Your objective | Copy out each line featuring the string "strawberry" from the entries beneath.
>>>
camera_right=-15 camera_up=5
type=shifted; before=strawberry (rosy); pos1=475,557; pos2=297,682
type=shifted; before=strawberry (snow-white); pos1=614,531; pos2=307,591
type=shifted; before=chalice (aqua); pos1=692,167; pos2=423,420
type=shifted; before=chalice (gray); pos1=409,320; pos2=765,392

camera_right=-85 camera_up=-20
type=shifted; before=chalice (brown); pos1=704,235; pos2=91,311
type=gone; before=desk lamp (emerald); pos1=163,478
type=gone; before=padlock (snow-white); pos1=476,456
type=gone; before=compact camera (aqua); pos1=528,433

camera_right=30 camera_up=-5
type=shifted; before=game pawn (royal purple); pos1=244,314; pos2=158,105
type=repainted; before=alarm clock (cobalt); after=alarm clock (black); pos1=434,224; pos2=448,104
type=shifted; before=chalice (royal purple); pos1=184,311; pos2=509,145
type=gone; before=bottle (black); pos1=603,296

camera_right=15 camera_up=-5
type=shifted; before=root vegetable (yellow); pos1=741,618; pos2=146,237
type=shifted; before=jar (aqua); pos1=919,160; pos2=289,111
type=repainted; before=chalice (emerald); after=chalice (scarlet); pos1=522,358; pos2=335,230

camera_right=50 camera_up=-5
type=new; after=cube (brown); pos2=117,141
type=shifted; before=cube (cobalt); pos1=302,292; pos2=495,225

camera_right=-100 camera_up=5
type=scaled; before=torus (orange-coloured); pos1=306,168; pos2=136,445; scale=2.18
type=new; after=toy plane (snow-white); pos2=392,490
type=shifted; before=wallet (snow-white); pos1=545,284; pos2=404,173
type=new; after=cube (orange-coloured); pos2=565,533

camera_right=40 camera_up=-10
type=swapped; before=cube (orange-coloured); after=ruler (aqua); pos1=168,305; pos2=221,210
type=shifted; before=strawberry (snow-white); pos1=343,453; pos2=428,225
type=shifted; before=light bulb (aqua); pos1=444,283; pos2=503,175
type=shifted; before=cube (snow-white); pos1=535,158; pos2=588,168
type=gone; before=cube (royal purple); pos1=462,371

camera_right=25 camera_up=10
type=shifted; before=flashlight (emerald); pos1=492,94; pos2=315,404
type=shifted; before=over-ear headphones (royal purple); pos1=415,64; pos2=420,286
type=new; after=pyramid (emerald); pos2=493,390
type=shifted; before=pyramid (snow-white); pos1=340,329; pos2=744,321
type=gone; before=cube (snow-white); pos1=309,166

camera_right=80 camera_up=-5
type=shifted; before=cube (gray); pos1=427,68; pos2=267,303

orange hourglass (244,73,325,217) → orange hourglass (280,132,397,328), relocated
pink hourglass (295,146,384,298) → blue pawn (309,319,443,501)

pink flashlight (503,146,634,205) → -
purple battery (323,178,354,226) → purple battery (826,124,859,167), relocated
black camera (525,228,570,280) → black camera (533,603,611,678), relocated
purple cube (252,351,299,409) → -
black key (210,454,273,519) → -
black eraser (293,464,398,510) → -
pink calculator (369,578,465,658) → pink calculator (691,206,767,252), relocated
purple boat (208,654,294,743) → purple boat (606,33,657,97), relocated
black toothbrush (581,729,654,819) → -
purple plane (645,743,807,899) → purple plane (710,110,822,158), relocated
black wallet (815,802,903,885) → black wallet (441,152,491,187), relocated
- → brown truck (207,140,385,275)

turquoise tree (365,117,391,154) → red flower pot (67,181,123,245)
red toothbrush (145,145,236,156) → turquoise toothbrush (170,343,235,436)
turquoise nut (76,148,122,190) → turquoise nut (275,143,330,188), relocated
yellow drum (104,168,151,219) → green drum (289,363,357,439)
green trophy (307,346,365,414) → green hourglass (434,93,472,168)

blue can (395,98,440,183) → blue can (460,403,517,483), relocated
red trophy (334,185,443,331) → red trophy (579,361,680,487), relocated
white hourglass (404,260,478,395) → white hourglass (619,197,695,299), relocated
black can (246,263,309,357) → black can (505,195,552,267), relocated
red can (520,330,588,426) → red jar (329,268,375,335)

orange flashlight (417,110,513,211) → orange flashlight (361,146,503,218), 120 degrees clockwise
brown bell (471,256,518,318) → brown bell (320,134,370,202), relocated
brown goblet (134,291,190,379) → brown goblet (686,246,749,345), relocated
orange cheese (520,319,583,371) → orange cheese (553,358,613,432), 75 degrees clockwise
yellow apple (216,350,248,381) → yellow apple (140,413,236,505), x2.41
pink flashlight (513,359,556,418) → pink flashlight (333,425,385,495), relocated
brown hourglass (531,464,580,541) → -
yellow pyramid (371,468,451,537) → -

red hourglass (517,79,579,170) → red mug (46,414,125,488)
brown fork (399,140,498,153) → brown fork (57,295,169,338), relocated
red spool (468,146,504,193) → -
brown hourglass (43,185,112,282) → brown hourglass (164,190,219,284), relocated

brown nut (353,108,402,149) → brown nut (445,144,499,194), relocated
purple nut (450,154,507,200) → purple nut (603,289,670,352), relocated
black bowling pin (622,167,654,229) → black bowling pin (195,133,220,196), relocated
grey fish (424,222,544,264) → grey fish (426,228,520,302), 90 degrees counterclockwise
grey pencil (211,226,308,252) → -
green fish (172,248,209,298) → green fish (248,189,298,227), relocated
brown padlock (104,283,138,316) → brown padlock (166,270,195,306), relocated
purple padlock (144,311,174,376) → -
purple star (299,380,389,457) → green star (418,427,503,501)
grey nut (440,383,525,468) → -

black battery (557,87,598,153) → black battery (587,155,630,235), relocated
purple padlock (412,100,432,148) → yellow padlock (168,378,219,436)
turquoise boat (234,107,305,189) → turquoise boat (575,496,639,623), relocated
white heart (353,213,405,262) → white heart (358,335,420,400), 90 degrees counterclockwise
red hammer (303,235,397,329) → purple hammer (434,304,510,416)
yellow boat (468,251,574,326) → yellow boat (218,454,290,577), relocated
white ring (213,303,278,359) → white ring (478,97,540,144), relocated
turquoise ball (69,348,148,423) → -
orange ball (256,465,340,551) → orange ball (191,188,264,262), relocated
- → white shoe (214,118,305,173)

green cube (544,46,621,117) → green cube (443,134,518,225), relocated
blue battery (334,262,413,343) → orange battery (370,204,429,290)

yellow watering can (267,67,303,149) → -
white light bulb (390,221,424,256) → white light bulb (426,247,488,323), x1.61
<<<
Your response |
type=shifted; before=strawberry (rosy); pos1=475,557; pos2=297,682
type=shifted; before=strawberry (snow-white); pos1=614,531; pos2=307,591
type=shifted; before=strawberry (snow-white); pos1=343,453; pos2=428,225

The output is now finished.